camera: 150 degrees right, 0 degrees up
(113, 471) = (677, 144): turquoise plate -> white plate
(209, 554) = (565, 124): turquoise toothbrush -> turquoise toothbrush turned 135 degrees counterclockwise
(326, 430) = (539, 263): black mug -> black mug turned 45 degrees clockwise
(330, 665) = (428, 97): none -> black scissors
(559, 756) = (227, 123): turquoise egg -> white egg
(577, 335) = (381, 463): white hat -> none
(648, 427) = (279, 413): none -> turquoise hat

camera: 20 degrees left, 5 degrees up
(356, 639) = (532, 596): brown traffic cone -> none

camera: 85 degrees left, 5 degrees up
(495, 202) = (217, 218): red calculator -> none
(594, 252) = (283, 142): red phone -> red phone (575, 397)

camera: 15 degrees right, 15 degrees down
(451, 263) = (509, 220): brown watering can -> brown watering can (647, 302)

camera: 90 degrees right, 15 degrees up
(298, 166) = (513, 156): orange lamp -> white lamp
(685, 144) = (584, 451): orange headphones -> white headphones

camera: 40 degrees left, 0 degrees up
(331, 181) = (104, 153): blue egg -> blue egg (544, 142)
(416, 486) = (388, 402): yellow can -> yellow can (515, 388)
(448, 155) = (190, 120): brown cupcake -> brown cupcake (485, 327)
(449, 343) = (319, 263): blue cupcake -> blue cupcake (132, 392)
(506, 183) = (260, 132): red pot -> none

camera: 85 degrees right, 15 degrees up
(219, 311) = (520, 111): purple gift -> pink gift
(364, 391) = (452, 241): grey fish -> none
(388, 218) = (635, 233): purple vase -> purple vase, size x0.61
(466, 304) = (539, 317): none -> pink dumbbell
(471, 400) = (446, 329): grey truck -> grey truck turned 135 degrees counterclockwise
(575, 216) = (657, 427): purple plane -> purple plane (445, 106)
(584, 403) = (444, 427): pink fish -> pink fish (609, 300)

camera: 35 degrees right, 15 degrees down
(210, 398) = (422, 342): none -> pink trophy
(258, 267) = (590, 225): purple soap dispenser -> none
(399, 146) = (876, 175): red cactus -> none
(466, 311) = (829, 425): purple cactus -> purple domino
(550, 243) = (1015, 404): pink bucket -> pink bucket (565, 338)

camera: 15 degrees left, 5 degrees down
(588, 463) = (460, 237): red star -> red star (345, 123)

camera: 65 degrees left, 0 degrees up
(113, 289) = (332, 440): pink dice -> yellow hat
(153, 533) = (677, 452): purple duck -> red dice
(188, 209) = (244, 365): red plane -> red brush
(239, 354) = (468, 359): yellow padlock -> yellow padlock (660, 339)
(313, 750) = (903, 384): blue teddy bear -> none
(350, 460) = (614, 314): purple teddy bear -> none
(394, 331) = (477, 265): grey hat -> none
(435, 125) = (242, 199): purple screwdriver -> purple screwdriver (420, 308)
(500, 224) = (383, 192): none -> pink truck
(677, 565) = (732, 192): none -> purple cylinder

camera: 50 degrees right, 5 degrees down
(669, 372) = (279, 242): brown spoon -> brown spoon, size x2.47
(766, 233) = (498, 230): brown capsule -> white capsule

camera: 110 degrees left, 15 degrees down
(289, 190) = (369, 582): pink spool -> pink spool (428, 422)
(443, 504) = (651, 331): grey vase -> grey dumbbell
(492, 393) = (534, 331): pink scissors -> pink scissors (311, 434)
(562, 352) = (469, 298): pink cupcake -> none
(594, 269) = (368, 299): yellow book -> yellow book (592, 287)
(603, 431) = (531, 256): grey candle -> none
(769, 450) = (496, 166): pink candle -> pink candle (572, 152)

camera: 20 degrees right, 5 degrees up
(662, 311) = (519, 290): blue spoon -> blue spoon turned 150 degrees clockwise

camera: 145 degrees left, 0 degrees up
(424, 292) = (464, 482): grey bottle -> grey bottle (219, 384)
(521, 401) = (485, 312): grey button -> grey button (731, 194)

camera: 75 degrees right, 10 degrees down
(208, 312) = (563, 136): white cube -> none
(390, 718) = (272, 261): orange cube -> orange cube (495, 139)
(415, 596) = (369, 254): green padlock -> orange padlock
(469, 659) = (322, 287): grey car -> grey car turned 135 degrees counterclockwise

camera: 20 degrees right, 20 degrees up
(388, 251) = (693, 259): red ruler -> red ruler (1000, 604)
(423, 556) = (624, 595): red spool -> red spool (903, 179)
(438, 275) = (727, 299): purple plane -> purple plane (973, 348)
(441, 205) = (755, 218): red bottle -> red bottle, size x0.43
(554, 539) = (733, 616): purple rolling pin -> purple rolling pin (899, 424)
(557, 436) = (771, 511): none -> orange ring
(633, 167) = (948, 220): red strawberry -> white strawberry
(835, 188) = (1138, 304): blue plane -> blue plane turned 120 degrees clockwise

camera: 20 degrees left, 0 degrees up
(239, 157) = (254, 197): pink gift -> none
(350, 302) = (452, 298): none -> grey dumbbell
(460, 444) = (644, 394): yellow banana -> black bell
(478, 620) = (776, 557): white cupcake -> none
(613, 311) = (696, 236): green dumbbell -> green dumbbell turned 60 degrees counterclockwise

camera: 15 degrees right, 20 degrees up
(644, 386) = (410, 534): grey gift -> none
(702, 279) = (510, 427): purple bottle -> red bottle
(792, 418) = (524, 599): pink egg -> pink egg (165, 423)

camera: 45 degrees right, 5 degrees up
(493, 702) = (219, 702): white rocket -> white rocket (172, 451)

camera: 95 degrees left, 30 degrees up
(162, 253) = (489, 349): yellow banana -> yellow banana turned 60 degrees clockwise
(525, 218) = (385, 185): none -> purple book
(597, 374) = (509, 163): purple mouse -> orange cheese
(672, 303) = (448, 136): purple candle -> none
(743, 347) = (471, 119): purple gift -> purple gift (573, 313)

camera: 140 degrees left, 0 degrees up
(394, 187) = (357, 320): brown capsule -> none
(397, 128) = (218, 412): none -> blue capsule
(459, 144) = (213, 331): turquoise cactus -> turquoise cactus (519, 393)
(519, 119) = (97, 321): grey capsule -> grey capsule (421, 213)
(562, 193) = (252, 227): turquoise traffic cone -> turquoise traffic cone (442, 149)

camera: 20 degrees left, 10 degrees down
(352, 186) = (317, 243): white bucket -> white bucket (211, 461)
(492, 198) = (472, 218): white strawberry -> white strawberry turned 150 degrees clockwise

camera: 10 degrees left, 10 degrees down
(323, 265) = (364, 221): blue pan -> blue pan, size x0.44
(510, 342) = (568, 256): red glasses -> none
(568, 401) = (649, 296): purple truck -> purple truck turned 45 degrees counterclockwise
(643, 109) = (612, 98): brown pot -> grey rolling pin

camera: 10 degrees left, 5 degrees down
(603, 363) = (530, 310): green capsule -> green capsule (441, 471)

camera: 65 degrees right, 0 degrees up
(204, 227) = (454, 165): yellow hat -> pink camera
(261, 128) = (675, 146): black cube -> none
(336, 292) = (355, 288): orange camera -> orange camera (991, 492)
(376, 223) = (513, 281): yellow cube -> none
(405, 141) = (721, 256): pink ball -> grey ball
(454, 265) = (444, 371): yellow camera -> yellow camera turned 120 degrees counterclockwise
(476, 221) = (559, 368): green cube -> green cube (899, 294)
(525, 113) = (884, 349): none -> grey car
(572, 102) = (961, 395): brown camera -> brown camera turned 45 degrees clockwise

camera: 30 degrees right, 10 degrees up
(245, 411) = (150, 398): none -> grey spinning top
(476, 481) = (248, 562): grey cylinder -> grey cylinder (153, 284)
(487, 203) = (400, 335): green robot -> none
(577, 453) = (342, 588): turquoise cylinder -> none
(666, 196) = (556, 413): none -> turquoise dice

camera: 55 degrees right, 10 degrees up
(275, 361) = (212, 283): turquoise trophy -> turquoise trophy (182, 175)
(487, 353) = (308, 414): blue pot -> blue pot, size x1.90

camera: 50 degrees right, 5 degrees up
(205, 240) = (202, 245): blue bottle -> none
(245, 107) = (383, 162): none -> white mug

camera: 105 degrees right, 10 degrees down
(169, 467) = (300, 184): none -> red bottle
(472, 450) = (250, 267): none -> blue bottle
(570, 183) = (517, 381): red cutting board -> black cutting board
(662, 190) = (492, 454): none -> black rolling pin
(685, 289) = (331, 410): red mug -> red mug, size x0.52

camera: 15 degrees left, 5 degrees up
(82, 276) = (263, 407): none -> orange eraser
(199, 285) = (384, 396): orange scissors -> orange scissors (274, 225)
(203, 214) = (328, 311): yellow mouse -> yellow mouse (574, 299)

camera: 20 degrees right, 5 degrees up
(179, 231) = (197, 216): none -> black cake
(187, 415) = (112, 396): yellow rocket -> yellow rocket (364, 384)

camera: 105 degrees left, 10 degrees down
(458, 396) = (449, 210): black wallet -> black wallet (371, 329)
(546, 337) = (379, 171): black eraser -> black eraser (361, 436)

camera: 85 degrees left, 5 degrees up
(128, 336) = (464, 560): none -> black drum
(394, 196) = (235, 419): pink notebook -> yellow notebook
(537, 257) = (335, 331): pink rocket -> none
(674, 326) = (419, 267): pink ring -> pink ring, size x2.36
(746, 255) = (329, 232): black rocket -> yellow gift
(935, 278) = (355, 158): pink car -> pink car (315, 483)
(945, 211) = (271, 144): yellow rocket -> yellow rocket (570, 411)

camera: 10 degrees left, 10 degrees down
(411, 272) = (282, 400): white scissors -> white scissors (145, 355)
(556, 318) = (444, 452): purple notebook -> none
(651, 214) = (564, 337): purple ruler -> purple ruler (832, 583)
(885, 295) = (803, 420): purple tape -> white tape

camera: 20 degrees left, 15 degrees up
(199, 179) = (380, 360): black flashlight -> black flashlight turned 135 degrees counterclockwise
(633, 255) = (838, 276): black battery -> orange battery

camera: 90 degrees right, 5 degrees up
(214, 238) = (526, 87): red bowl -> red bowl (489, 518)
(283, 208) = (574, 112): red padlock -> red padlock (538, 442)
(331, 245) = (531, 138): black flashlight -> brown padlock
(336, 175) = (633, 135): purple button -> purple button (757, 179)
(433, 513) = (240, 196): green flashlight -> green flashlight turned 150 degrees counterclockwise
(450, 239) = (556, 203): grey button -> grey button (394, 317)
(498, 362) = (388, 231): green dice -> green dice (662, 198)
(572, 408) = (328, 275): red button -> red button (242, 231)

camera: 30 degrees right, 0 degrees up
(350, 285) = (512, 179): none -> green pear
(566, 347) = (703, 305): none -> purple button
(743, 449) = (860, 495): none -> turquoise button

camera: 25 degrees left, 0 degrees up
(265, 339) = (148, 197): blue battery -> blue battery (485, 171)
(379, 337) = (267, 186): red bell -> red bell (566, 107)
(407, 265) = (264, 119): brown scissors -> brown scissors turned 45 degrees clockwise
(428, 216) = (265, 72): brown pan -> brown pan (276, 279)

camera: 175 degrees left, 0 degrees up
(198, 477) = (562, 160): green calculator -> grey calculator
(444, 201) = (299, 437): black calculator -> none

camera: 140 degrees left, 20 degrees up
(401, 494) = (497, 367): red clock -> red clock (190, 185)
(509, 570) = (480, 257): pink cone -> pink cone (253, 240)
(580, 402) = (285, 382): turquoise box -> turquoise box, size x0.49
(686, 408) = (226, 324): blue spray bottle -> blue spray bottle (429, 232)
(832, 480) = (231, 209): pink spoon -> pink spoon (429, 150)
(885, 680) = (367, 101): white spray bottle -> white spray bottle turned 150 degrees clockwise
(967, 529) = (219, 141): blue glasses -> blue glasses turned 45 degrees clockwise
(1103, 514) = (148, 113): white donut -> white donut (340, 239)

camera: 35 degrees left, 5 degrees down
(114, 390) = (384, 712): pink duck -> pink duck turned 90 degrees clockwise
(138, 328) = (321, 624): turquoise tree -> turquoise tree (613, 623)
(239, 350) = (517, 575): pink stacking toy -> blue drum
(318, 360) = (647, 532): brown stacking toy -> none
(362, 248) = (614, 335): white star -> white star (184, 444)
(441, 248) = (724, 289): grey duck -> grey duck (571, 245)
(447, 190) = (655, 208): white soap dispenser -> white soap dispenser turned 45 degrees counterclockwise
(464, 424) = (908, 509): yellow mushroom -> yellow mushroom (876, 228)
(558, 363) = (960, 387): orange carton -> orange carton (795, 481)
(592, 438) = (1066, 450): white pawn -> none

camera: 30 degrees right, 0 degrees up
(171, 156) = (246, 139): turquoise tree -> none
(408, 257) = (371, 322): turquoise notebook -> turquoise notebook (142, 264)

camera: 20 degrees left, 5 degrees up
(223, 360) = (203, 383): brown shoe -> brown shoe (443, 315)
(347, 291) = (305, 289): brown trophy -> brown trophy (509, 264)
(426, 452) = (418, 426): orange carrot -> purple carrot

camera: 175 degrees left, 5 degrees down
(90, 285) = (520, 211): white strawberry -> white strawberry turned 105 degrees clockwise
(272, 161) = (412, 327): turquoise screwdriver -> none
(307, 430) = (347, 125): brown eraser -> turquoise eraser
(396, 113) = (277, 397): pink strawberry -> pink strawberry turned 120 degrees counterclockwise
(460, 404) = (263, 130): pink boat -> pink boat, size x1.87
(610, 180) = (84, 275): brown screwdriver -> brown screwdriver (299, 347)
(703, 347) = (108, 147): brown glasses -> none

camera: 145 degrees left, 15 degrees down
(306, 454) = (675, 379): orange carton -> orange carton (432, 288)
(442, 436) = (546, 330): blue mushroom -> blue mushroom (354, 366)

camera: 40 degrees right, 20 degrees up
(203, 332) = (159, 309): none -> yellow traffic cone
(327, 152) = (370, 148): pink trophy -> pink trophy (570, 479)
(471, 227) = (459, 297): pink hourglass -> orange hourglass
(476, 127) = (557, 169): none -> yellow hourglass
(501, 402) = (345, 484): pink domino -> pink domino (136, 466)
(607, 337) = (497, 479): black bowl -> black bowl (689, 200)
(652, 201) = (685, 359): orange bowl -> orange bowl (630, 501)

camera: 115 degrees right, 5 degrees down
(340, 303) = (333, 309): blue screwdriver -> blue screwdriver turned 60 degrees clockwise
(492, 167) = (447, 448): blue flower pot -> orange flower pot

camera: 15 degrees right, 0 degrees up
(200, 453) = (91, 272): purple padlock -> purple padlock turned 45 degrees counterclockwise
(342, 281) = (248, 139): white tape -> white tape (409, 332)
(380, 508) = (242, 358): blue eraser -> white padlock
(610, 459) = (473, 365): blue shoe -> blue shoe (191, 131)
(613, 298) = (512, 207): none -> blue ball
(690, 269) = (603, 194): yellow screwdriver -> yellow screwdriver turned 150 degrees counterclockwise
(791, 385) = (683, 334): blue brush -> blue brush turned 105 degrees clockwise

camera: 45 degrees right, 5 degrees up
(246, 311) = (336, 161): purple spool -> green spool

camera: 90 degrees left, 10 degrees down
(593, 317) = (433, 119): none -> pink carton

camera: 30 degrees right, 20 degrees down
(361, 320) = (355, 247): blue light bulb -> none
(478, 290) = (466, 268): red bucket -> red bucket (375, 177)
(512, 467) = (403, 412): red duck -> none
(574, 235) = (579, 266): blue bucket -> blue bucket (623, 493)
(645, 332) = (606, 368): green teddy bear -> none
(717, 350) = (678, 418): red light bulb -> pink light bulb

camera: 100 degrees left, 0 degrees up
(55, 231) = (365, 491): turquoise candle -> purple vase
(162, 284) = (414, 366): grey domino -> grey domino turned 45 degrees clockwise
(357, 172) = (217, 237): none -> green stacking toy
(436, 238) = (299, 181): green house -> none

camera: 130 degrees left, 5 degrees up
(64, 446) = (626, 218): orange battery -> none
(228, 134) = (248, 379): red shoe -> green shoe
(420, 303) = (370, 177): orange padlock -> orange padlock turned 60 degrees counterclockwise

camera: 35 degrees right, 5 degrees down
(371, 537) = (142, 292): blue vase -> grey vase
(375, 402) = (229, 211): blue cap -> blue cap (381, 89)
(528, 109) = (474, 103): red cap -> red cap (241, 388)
········
*WHAT THE EXERCISE ASKS*
Check each line above for the string "spoon" and copy those that have it.

*RESPONSE AREA*
(669, 372) = (279, 242): brown spoon -> brown spoon, size x2.47
(662, 311) = (519, 290): blue spoon -> blue spoon turned 150 degrees clockwise
(832, 480) = (231, 209): pink spoon -> pink spoon (429, 150)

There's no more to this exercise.